Nothing but an exact copy is wanted: the line with "RTC2 pin SQW: D1 -> D2" and each line after it in the data below, last line included.
======== Raw data
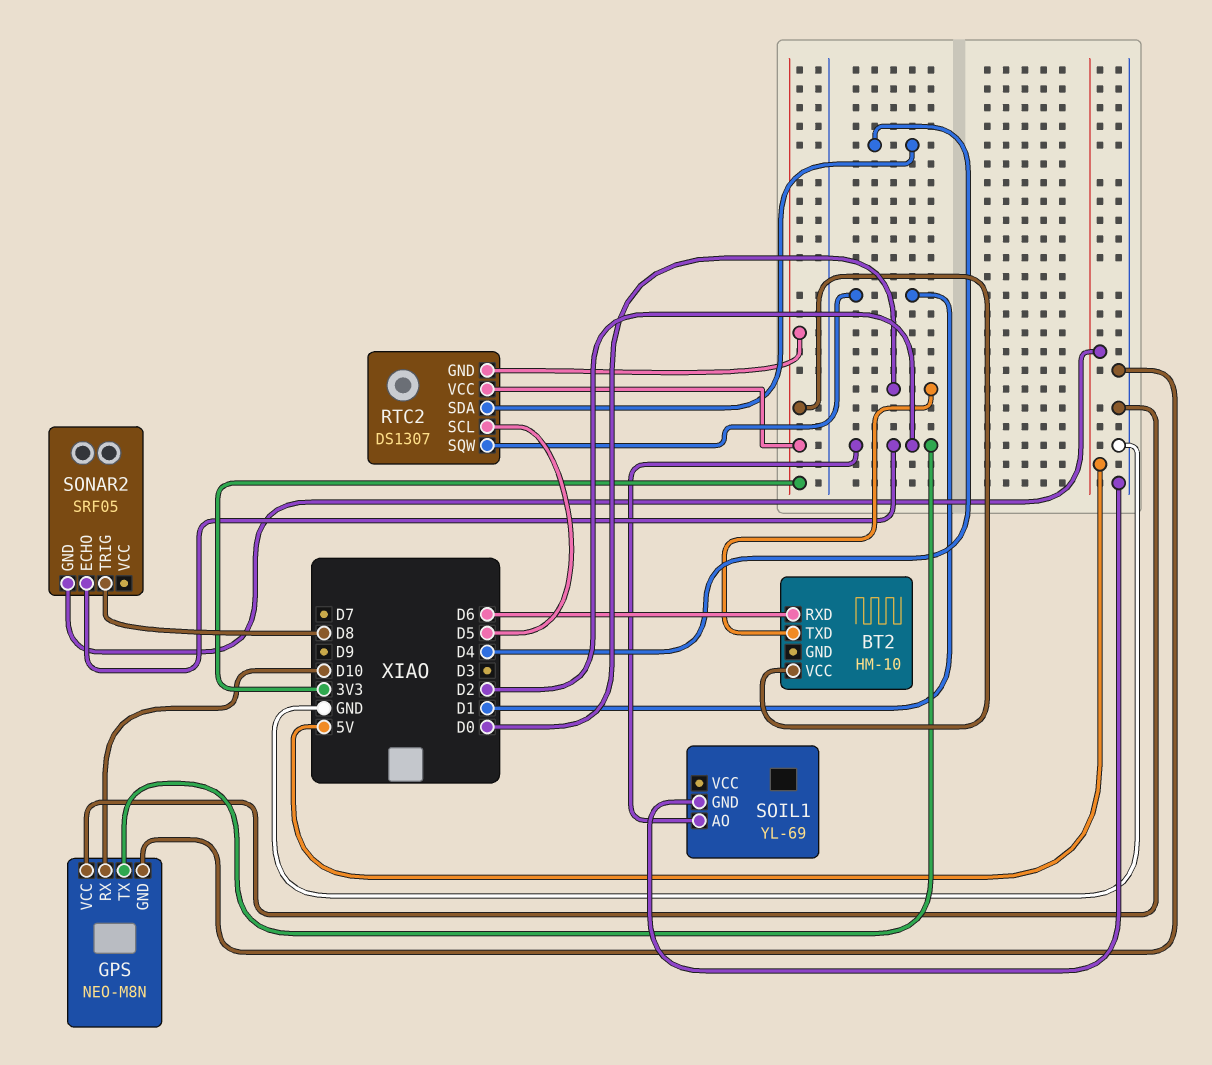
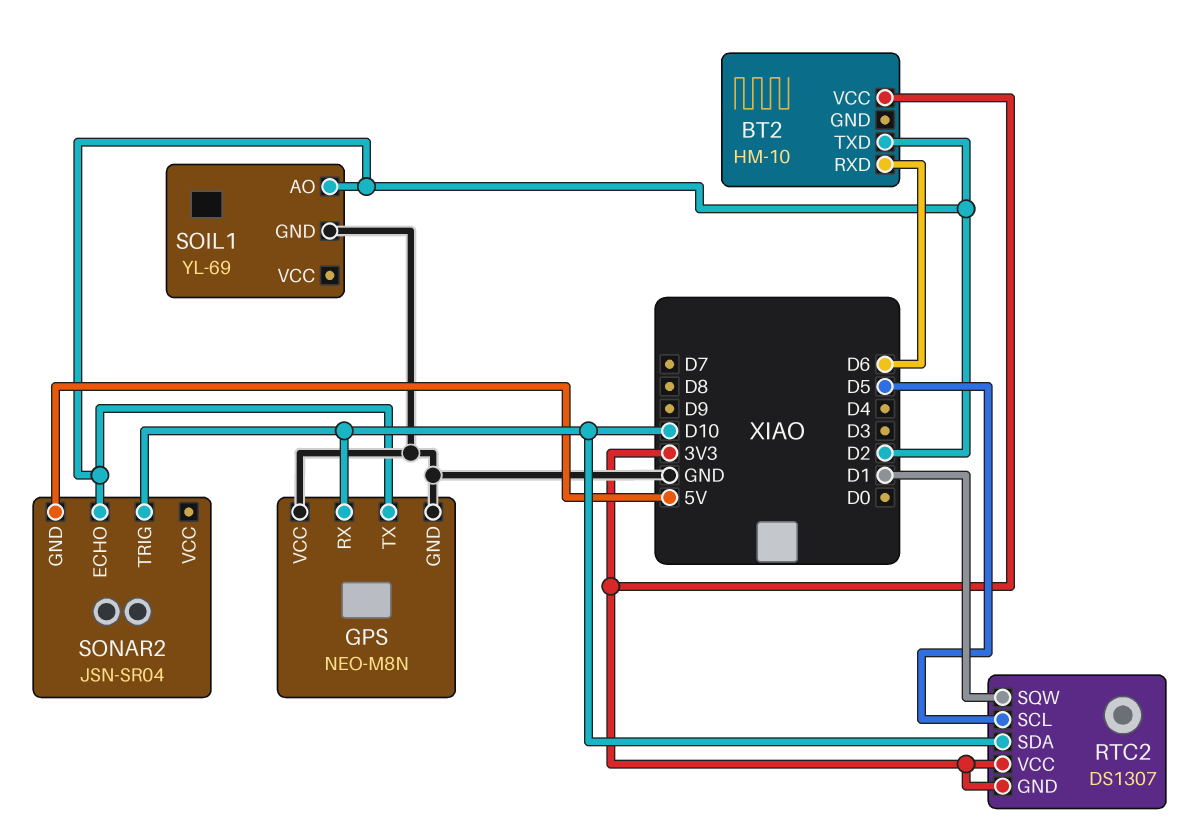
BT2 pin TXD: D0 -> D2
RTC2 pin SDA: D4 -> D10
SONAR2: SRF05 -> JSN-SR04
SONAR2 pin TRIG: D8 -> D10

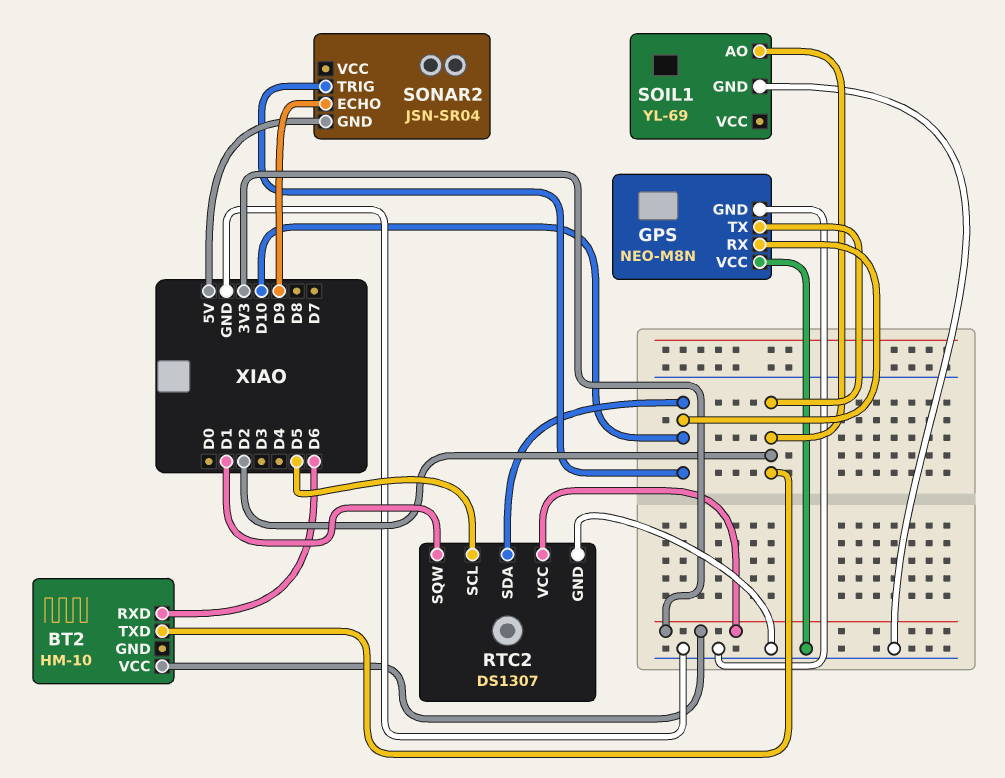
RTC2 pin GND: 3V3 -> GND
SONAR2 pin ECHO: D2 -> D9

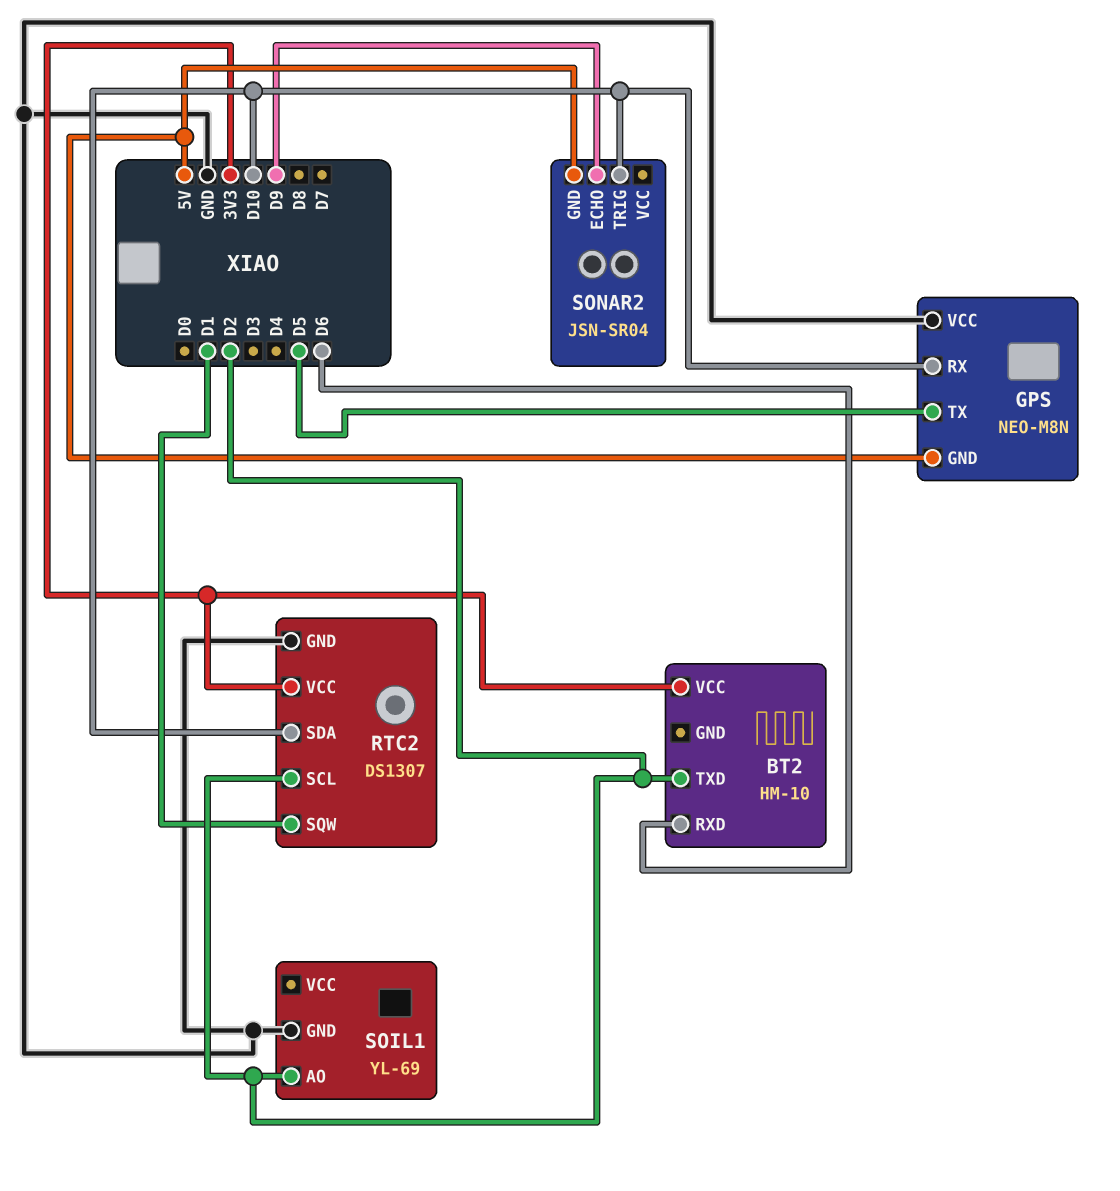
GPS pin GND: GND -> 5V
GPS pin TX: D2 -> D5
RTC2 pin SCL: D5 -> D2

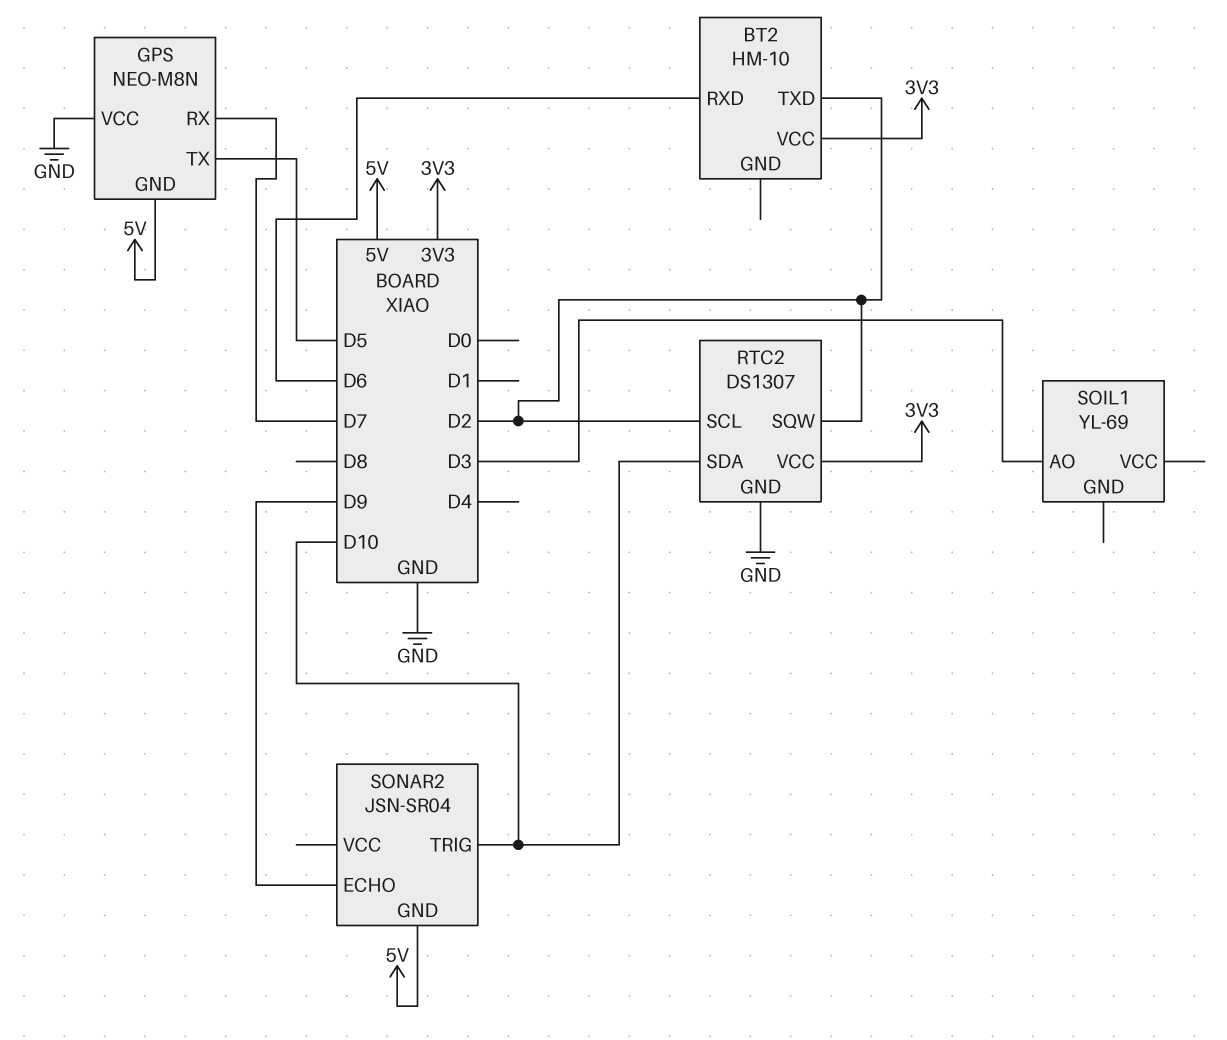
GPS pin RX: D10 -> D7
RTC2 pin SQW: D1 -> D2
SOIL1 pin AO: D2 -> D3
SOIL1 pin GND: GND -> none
================
• [Answer to this problem]
RTC2 pin SQW: D1 -> D2
SOIL1 pin AO: D2 -> D3
SOIL1 pin GND: GND -> none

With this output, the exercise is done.